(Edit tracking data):
....................

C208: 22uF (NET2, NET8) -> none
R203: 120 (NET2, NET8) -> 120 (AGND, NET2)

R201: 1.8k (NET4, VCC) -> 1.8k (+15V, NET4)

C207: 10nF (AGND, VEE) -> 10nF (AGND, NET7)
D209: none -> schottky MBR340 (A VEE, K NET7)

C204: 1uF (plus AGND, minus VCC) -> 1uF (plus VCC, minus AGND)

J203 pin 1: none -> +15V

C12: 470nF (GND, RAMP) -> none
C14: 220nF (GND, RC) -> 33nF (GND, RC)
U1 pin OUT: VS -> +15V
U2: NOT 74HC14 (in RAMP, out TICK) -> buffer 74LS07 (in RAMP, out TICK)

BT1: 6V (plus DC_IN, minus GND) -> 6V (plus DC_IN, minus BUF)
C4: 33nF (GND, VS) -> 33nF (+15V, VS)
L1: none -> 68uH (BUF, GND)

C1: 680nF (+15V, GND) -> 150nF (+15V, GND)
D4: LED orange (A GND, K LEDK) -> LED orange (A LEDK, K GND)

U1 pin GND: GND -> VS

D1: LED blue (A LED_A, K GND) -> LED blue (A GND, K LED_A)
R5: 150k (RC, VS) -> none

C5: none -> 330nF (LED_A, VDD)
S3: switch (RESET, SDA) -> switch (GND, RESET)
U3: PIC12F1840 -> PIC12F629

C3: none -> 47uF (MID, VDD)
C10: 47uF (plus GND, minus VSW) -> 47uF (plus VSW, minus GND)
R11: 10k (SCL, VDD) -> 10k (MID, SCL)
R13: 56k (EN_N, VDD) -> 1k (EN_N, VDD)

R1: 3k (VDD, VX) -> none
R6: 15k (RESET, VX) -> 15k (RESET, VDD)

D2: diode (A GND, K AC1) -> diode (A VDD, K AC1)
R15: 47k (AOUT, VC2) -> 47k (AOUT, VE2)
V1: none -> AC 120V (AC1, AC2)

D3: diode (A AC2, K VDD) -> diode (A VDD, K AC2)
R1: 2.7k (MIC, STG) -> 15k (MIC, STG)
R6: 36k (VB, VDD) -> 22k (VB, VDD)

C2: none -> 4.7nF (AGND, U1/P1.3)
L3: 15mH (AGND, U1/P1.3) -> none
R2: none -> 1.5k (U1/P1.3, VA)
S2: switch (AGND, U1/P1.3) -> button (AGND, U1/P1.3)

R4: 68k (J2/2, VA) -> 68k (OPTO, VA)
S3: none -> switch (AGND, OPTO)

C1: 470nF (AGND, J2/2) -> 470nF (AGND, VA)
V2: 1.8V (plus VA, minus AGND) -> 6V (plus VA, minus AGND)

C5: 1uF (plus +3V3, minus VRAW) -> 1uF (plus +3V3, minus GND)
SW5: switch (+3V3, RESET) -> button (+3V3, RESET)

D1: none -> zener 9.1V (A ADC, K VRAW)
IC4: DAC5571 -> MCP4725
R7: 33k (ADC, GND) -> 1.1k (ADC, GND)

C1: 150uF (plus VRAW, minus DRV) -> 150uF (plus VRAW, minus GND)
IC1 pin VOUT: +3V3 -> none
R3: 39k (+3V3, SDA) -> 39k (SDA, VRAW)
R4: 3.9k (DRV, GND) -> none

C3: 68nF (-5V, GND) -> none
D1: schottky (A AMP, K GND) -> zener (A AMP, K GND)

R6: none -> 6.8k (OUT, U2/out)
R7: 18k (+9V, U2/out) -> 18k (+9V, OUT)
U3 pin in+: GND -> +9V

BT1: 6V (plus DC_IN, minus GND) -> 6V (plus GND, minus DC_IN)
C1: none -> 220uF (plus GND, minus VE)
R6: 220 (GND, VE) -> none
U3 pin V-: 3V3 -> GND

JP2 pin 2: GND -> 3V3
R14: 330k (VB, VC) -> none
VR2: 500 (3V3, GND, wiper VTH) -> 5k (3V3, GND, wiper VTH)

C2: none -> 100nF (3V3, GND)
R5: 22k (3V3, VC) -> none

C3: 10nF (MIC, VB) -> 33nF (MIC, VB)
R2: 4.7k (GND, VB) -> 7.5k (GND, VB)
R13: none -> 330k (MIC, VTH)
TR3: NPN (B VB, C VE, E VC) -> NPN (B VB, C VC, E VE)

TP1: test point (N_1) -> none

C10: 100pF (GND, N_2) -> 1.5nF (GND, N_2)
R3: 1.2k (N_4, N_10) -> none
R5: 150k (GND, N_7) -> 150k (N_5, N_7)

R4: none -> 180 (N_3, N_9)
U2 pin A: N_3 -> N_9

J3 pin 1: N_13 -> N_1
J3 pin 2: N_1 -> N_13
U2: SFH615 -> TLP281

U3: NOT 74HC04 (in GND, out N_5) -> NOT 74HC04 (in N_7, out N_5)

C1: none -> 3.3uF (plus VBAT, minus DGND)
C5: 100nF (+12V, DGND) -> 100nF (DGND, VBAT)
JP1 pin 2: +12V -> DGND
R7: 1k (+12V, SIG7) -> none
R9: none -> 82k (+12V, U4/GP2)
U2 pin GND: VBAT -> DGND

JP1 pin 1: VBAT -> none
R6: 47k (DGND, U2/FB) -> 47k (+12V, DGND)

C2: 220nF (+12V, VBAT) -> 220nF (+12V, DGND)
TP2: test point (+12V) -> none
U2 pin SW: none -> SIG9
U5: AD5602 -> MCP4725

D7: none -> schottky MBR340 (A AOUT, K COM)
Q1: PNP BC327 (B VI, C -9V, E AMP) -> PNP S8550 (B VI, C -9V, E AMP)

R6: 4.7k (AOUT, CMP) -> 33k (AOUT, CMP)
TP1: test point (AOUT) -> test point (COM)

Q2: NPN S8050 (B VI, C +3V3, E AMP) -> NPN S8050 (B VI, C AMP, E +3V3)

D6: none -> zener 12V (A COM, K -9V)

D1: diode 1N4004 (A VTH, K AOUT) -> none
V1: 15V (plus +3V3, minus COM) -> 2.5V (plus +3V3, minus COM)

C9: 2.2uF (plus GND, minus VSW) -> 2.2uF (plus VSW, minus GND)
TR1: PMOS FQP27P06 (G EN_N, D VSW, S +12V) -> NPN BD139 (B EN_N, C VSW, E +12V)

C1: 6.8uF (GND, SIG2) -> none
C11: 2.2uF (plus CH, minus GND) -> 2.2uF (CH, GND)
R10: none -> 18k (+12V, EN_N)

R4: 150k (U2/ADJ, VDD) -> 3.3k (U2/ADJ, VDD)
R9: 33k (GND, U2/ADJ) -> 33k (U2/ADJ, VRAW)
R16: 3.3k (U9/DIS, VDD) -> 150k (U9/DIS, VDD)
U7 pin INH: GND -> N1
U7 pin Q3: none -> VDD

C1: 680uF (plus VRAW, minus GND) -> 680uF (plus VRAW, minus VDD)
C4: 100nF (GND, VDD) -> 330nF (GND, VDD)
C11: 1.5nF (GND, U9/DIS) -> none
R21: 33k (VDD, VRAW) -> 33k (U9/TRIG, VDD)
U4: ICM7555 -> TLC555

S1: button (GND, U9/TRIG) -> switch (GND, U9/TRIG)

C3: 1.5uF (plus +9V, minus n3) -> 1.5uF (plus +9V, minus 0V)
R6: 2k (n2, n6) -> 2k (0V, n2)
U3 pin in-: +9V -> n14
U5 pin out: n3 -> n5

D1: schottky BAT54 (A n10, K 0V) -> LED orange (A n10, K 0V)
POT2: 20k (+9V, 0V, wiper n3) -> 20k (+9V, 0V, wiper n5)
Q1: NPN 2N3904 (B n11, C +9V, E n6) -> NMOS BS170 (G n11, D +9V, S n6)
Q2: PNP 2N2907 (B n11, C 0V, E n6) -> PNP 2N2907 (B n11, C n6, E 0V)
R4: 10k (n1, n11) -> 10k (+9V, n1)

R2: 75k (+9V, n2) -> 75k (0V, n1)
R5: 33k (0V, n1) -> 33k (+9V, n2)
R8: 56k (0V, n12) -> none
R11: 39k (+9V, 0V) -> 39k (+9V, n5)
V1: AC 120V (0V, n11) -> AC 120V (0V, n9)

....................

(TASK TO COMPLETE): What you return must be the lines above that run from the line with "R6: 2k (n2, n6) -> 2k (0V, n2)" to the line with "Q1: NPN 2N3904", inclusive, each copied exactly.

(REPLY TO THE EXERCISE):
R6: 2k (n2, n6) -> 2k (0V, n2)
U3 pin in-: +9V -> n14
U5 pin out: n3 -> n5

D1: schottky BAT54 (A n10, K 0V) -> LED orange (A n10, K 0V)
POT2: 20k (+9V, 0V, wiper n3) -> 20k (+9V, 0V, wiper n5)
Q1: NPN 2N3904 (B n11, C +9V, E n6) -> NMOS BS170 (G n11, D +9V, S n6)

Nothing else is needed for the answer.